| Problem |
Spot each line in the data below containing "turquoise" and copy it.
Recorded data section start
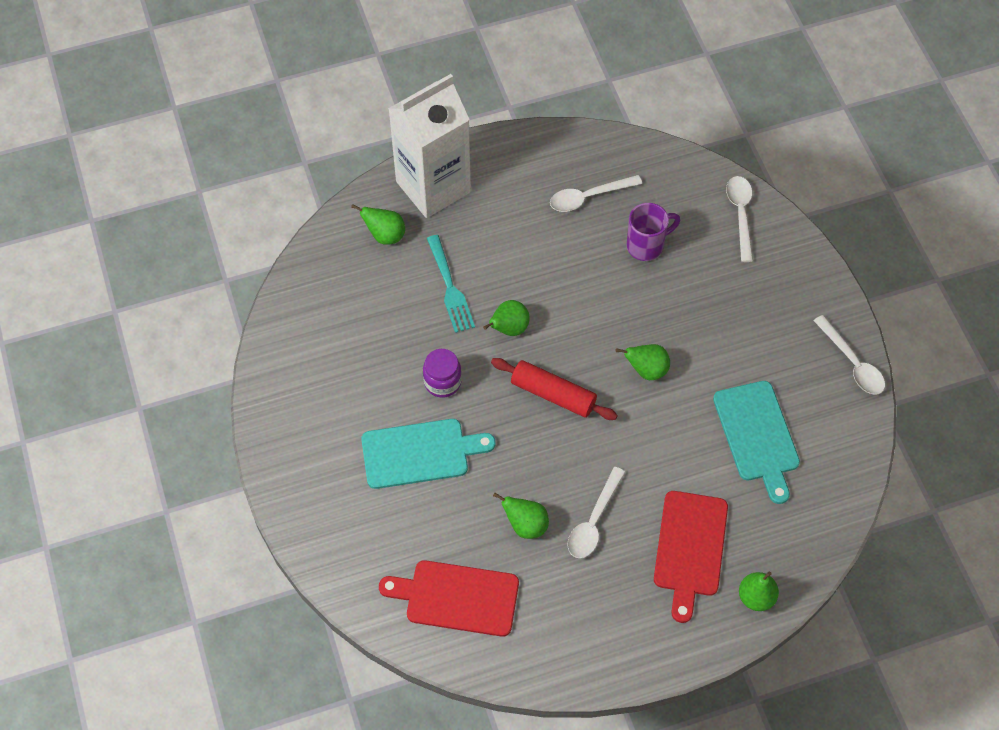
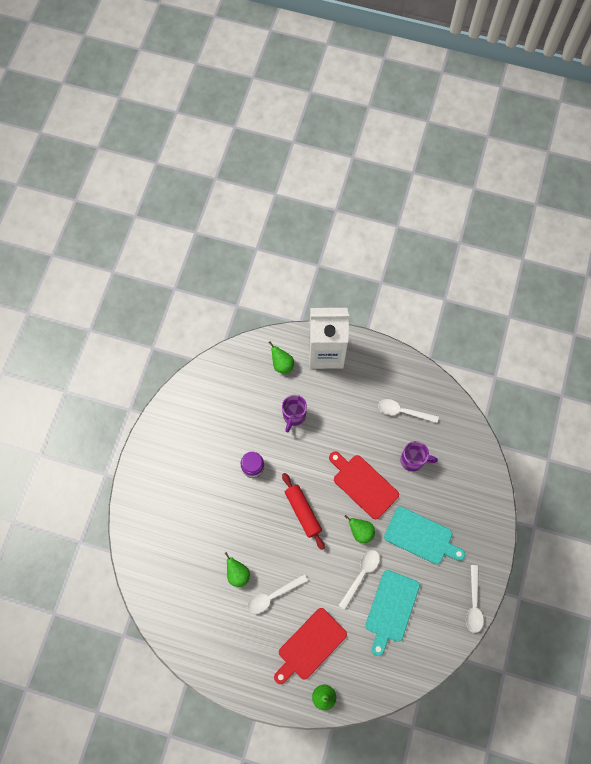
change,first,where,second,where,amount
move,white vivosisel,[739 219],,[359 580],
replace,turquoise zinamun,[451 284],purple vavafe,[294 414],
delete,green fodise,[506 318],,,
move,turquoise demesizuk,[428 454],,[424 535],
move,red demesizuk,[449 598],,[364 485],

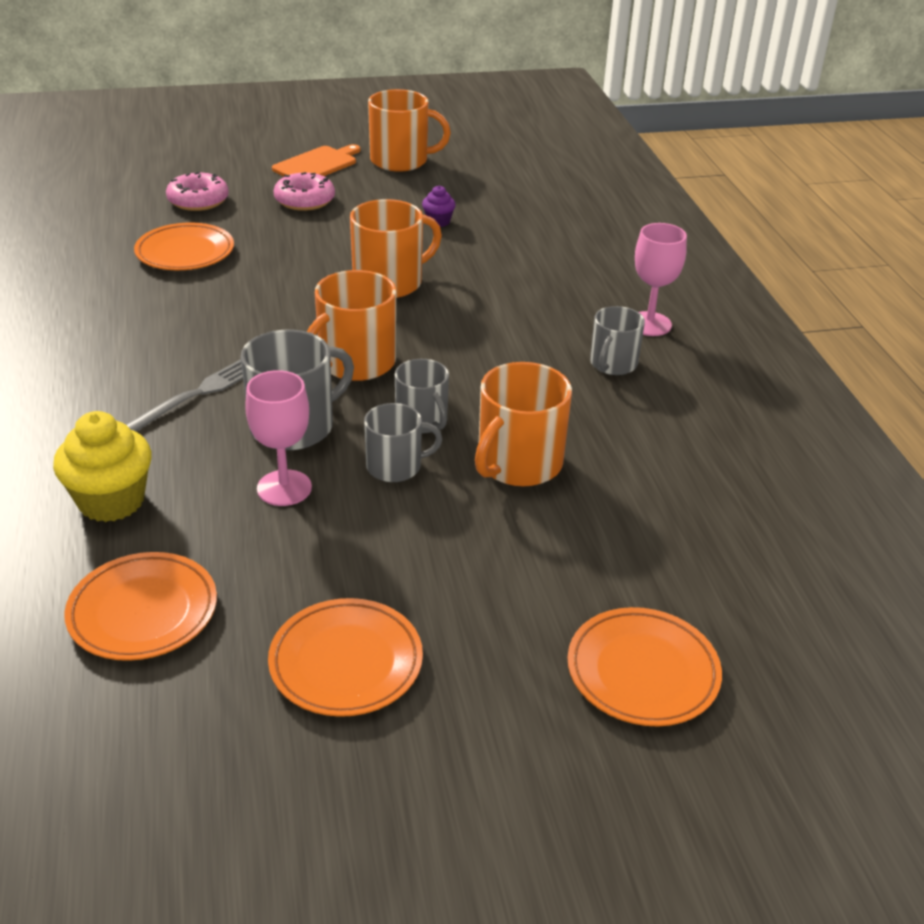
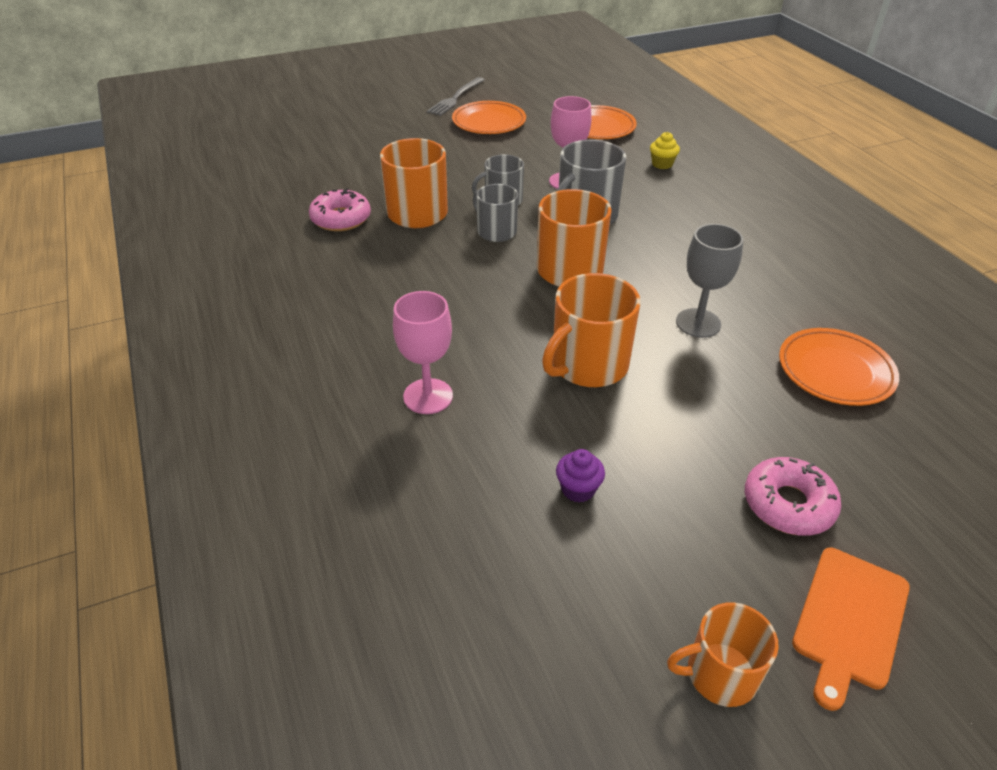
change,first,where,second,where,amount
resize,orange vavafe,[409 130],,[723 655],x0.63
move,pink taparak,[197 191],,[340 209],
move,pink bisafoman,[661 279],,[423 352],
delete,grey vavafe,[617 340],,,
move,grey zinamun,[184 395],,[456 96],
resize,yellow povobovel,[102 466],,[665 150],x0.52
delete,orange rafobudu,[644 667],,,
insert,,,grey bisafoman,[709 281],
Recorded data section end
Recorded data section start
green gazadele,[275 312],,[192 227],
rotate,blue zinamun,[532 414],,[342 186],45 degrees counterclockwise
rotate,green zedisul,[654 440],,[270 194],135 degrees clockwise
Recorded data section end
Recorded data section start
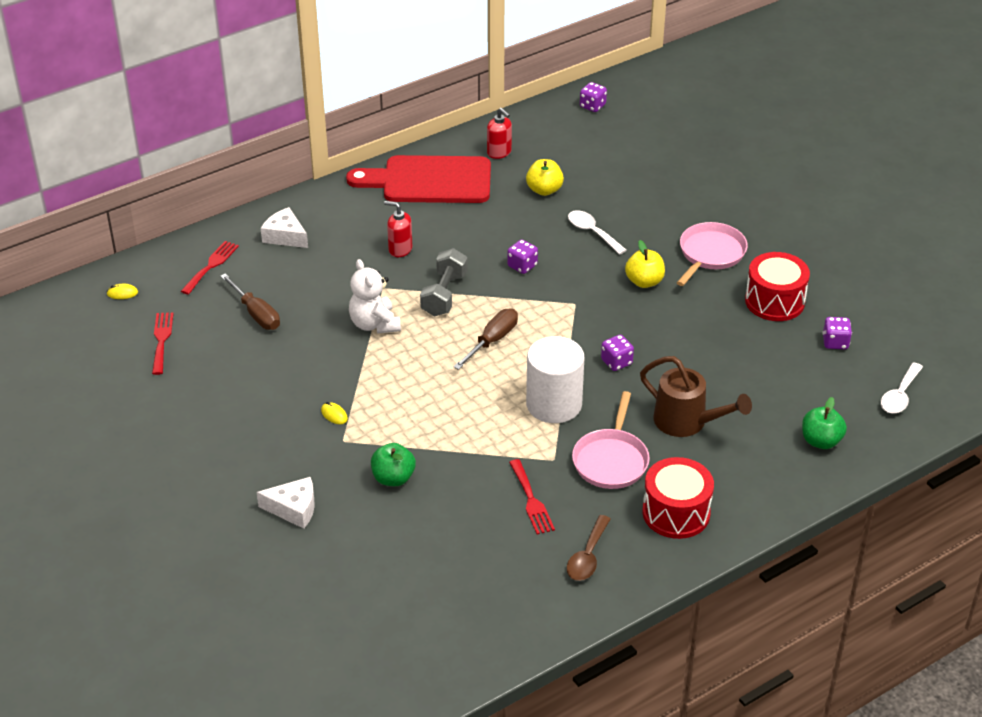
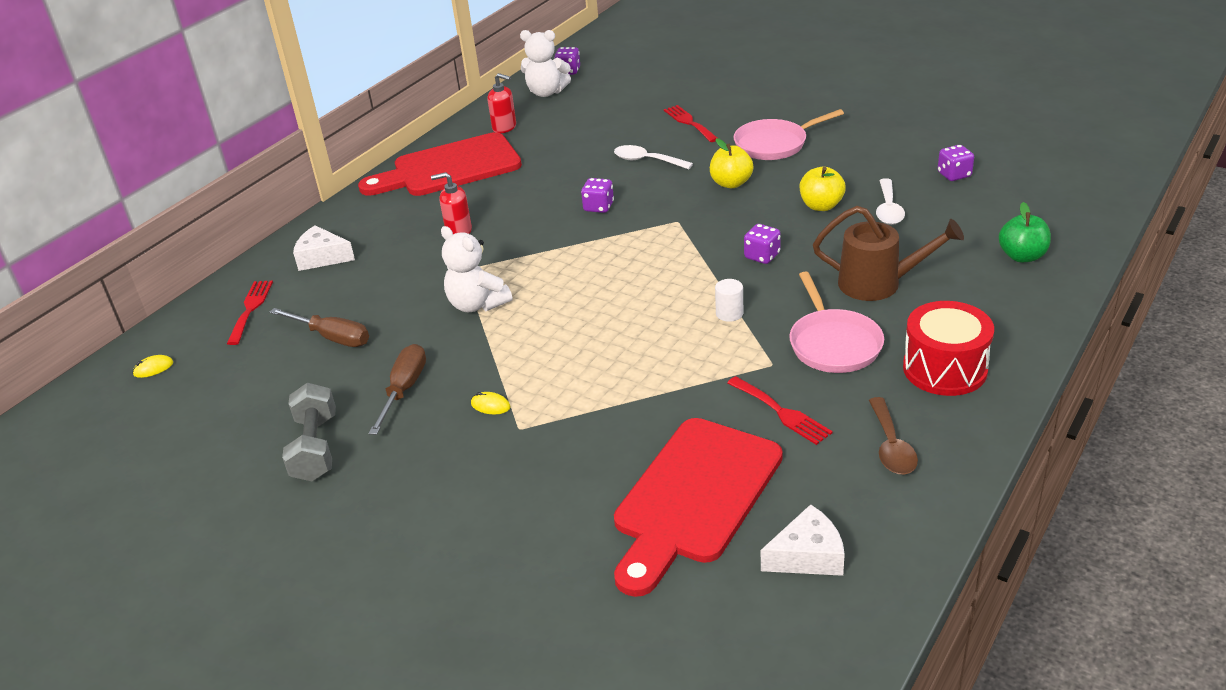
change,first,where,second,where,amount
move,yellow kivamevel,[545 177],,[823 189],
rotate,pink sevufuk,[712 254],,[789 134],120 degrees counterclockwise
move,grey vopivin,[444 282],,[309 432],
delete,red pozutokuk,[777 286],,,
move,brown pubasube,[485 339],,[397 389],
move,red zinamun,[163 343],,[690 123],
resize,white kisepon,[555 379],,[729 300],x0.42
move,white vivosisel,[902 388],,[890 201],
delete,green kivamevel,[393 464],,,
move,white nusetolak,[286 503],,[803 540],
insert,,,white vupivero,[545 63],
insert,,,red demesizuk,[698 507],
Recorded data section end
| Answer section |
replace,turquoise zinamun,[451 284],purple vavafe,[294 414],
move,turquoise demesizuk,[428 454],,[424 535],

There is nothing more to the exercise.